Filter the entries below down to the lines that hold "none".

## Task input
***

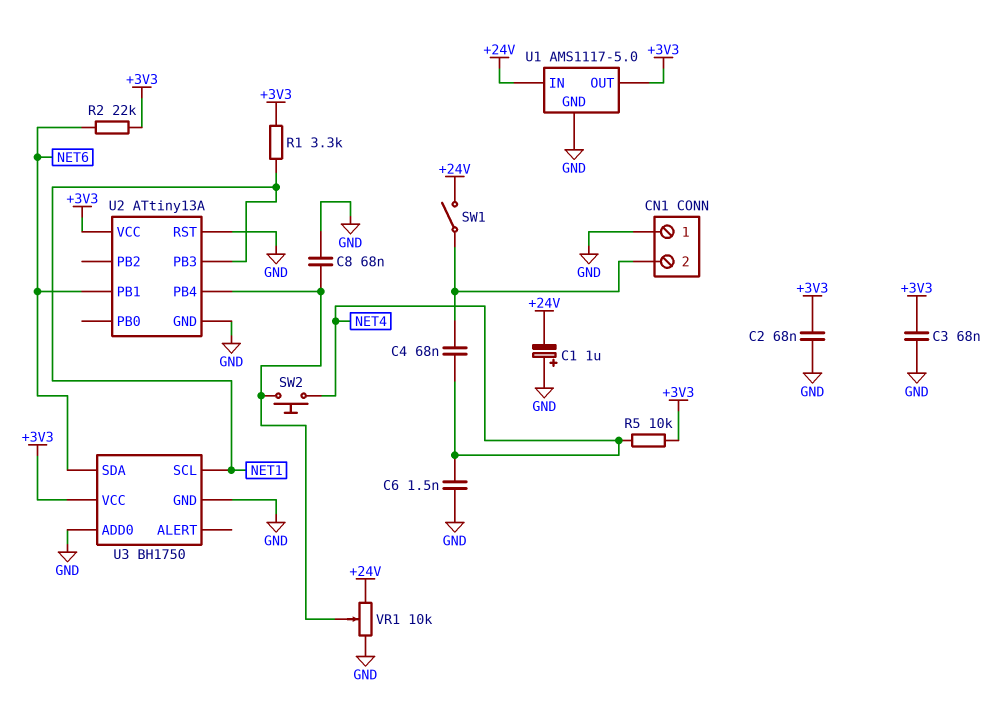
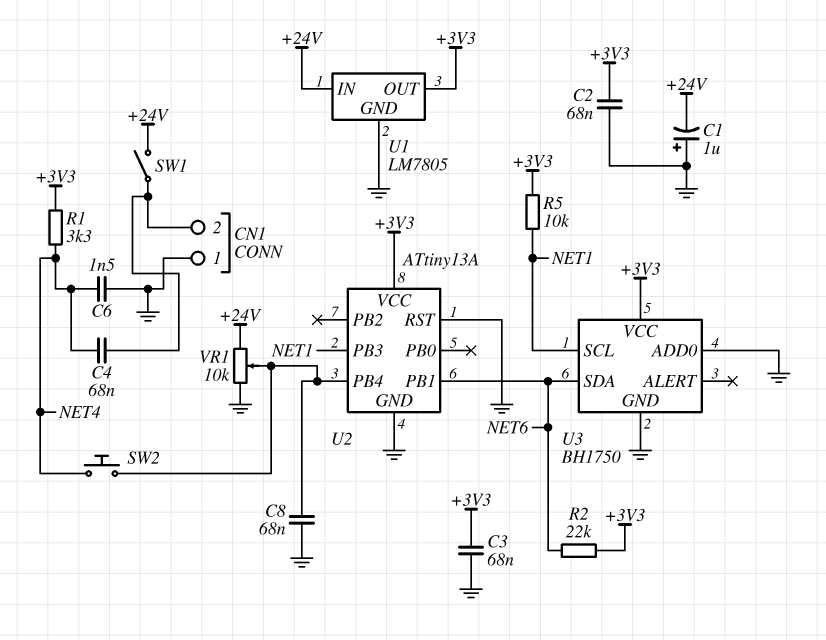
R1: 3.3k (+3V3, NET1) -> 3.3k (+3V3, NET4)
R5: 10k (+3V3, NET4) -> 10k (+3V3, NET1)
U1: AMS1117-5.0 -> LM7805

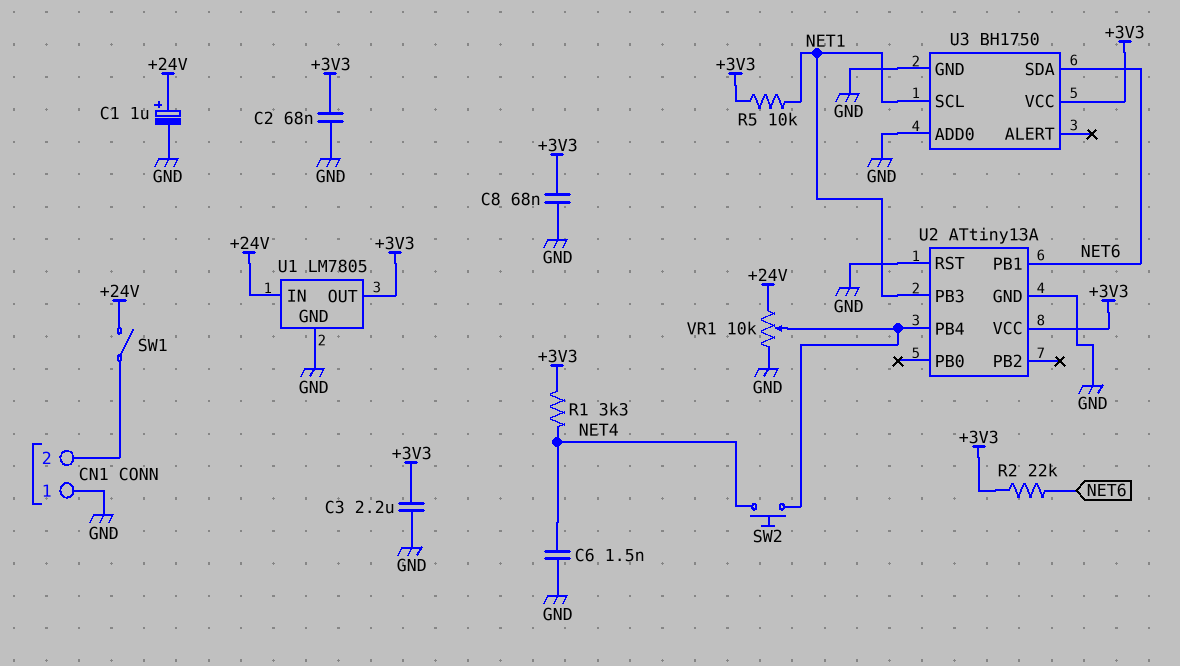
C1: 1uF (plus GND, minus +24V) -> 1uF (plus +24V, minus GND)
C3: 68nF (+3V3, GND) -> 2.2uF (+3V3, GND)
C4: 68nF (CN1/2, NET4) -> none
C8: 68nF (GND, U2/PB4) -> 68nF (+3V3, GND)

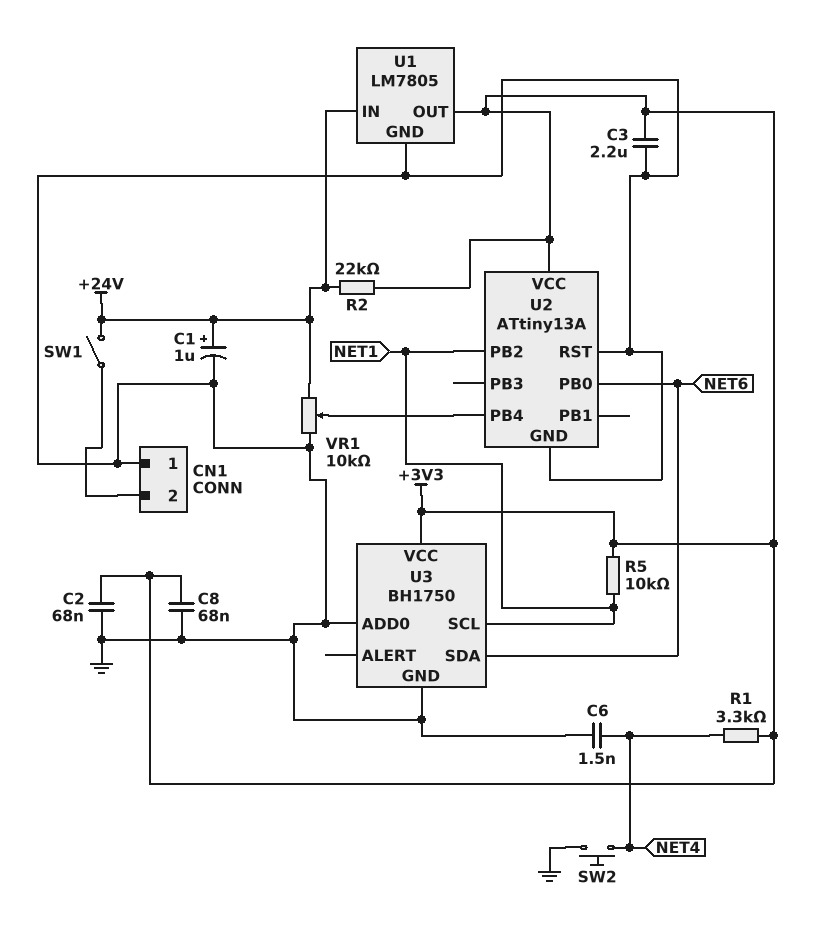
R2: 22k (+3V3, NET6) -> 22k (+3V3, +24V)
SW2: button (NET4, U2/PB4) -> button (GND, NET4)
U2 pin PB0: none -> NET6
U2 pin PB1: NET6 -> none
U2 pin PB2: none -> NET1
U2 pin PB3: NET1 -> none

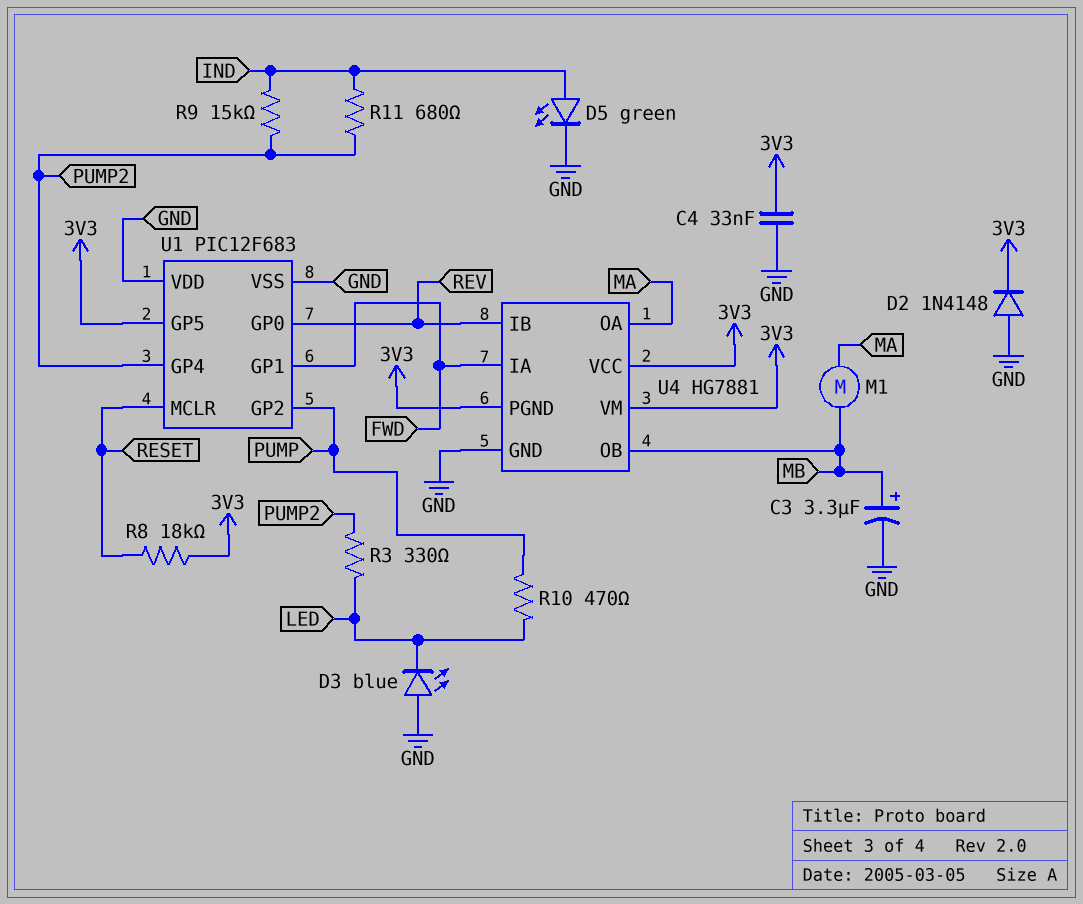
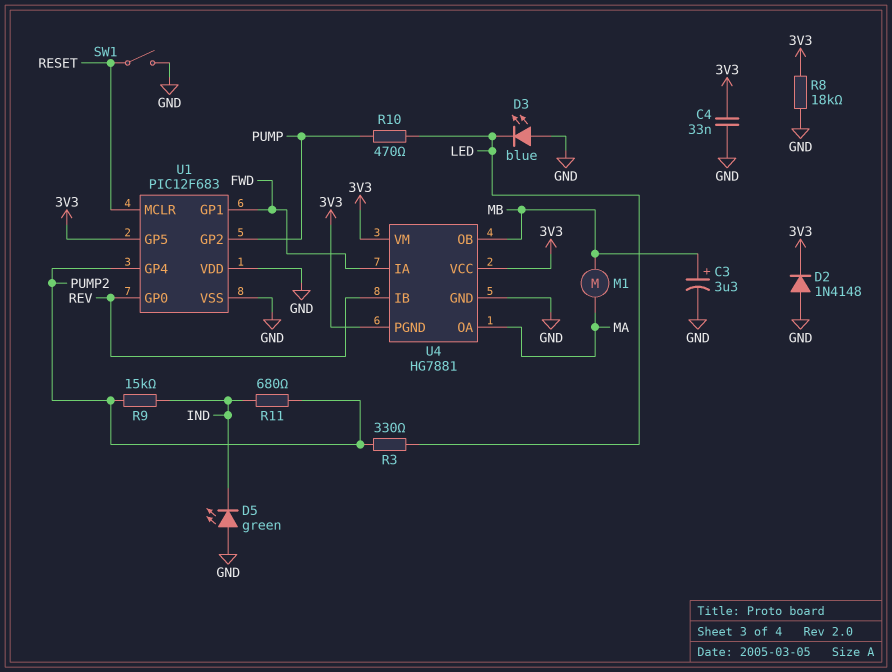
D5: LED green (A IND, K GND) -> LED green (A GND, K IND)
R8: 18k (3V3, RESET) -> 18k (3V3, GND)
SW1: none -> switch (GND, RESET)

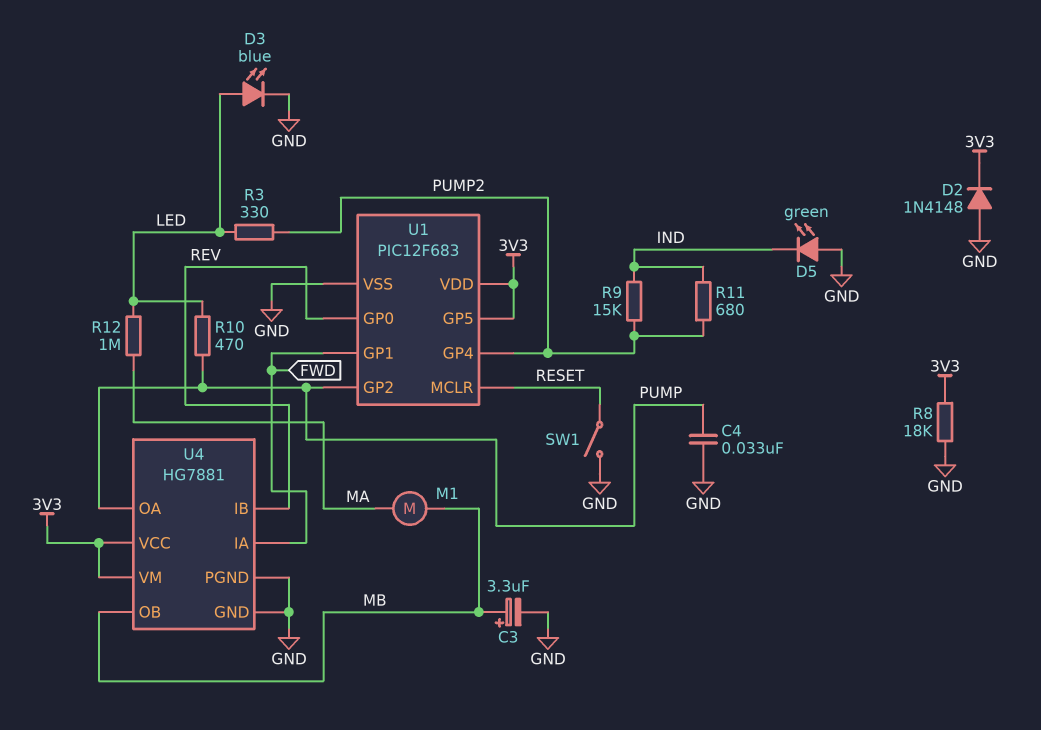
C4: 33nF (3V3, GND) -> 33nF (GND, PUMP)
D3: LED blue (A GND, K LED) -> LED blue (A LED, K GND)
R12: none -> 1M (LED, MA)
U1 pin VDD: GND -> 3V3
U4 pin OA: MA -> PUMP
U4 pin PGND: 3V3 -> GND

***

## Written response
C4: 68nF (CN1/2, NET4) -> none
U2 pin PB0: none -> NET6
U2 pin PB1: NET6 -> none
U2 pin PB2: none -> NET1
U2 pin PB3: NET1 -> none
SW1: none -> switch (GND, RESET)
R12: none -> 1M (LED, MA)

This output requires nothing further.